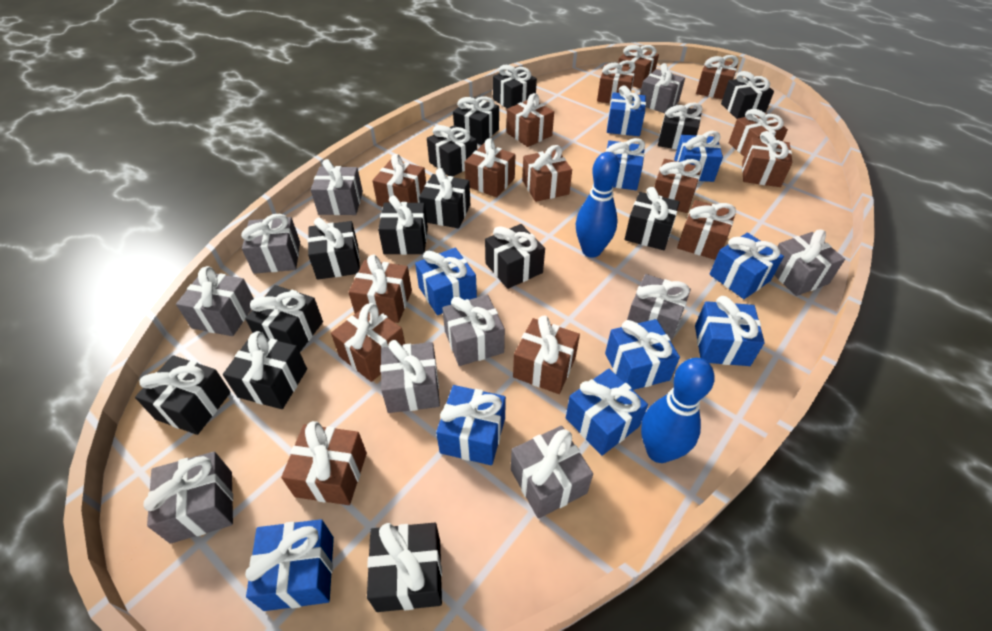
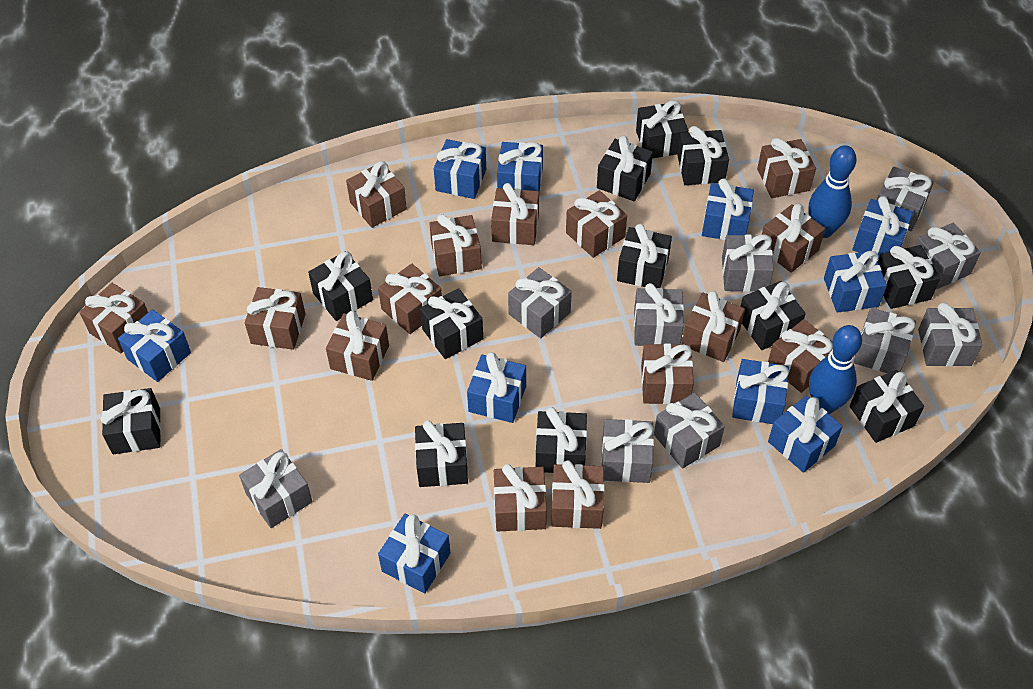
black gift: 14 -> 12

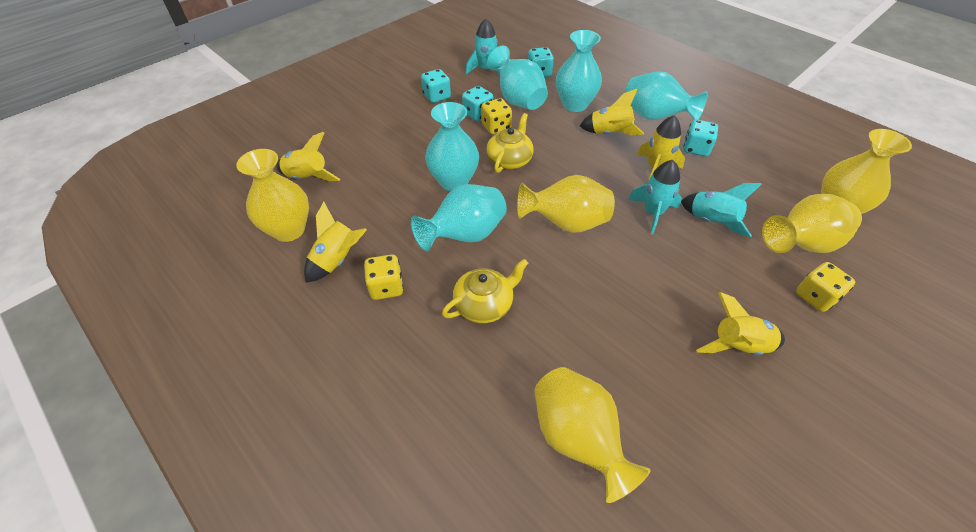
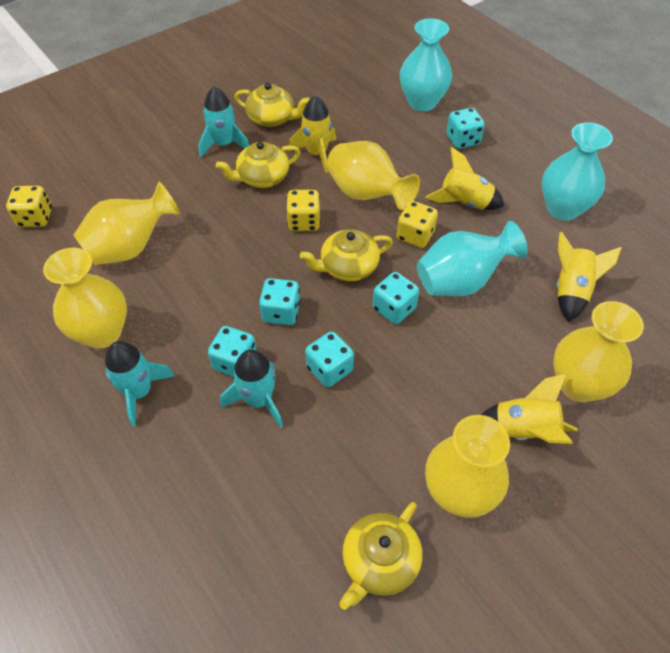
turquoise dice: 4 -> 5
turquoise vase: 5 -> 3
yellow rocket: 5 -> 4
yellow teapot: 2 -> 4

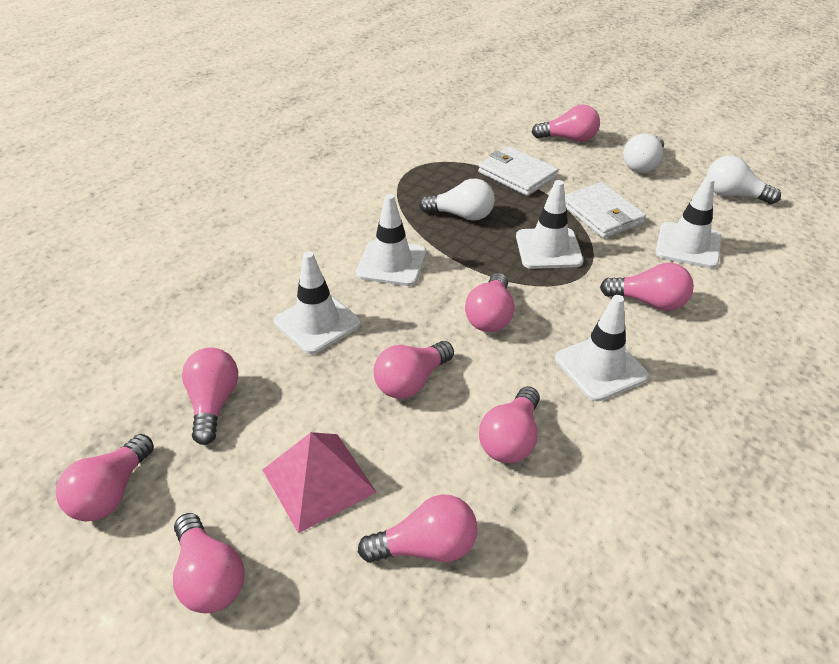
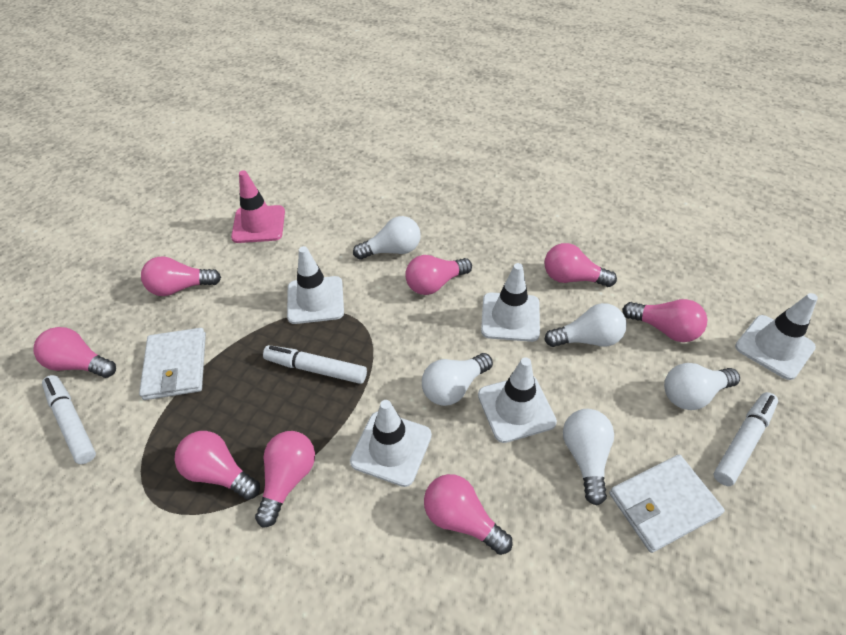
pink light bulb: 9 -> 8
pink pyramid: 1 -> 0
pink traffic cone: 0 -> 1
white light bulb: 3 -> 5
white marker: 0 -> 3

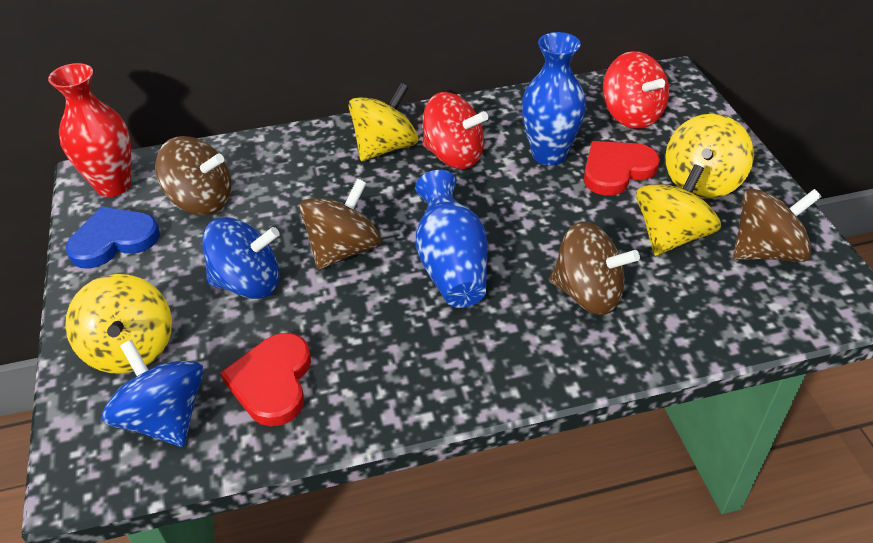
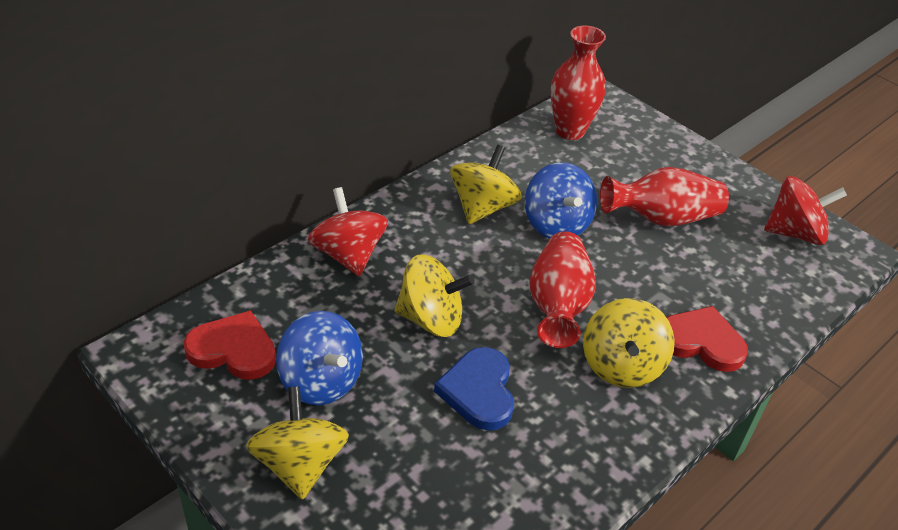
blue vase: 2 -> 0
brown spinning top: 4 -> 0
red vase: 1 -> 3

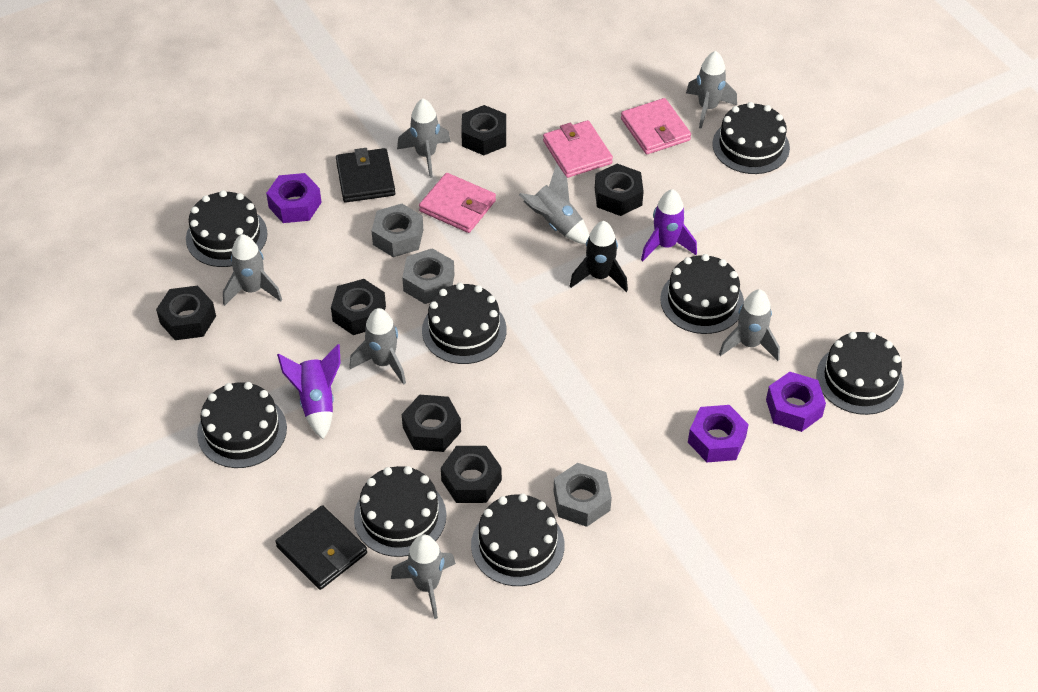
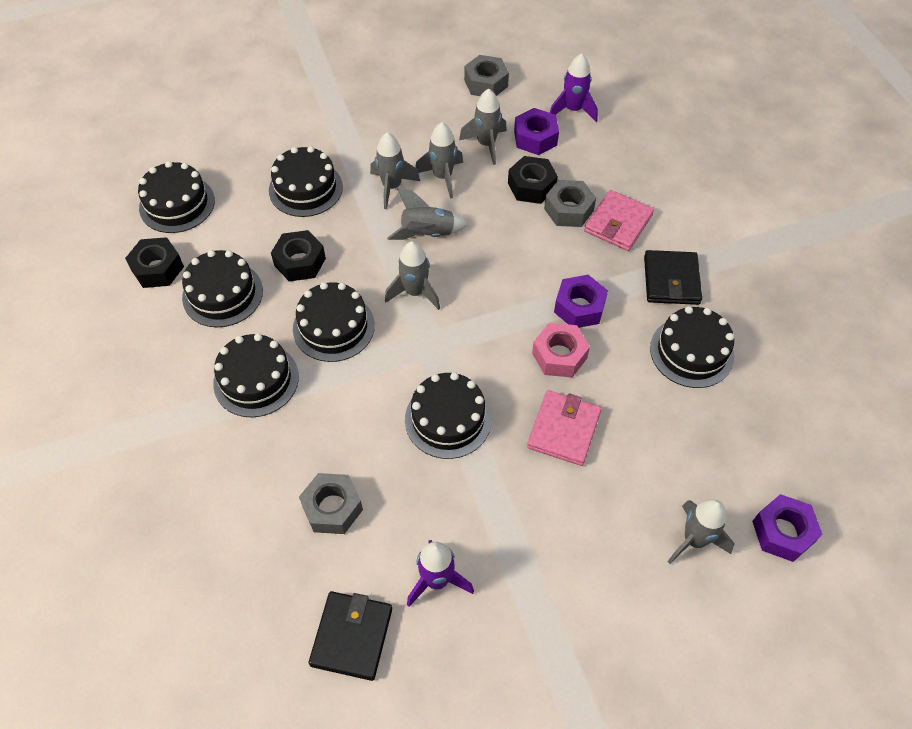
black cake: 8 -> 7
black nut: 6 -> 3
black rocket: 1 -> 0
grey rocket: 7 -> 6
pink nut: 0 -> 1
pink wallet: 3 -> 2

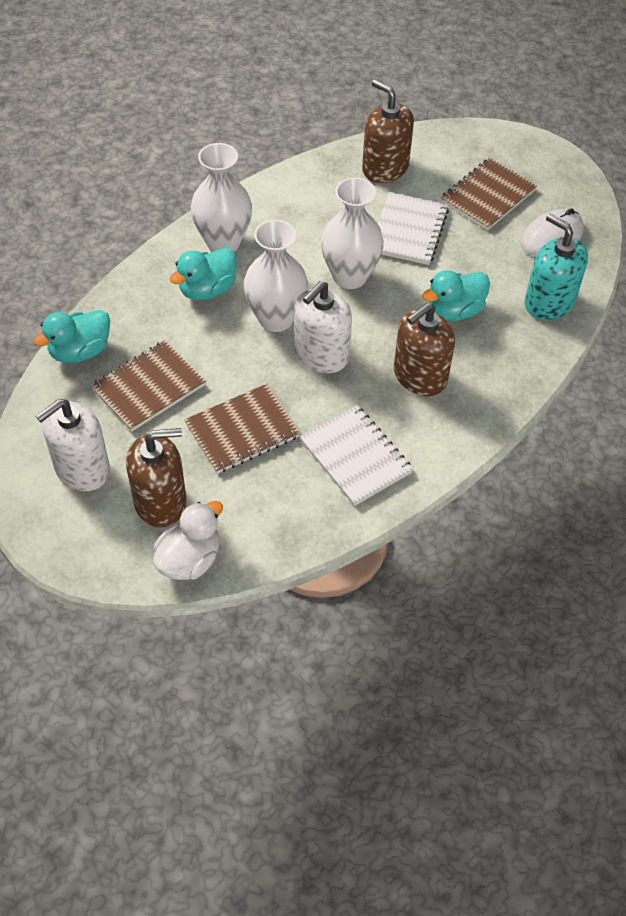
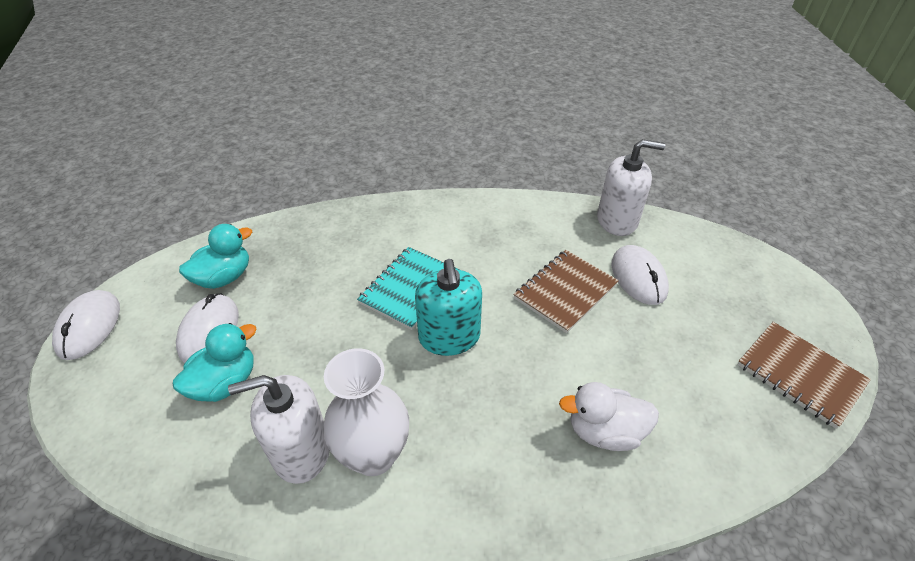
brown notebook: 3 -> 2
brown soap dispenser: 3 -> 0
turquoise duck: 3 -> 2
turquoise notebook: 0 -> 1
white mouse: 1 -> 3
white notebook: 2 -> 0
white vase: 3 -> 1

**Aim of the exercise:**
Beginning with the line that contains "yellow teapot: 2 -> 4" and ending with the last line of the data above, output those lines exactly and nothing more, without any pictures.

**Solution to this exercise:**
yellow teapot: 2 -> 4

pink light bulb: 9 -> 8
pink pyramid: 1 -> 0
pink traffic cone: 0 -> 1
white light bulb: 3 -> 5
white marker: 0 -> 3

blue vase: 2 -> 0
brown spinning top: 4 -> 0
red vase: 1 -> 3

black cake: 8 -> 7
black nut: 6 -> 3
black rocket: 1 -> 0
grey rocket: 7 -> 6
pink nut: 0 -> 1
pink wallet: 3 -> 2

brown notebook: 3 -> 2
brown soap dispenser: 3 -> 0
turquoise duck: 3 -> 2
turquoise notebook: 0 -> 1
white mouse: 1 -> 3
white notebook: 2 -> 0
white vase: 3 -> 1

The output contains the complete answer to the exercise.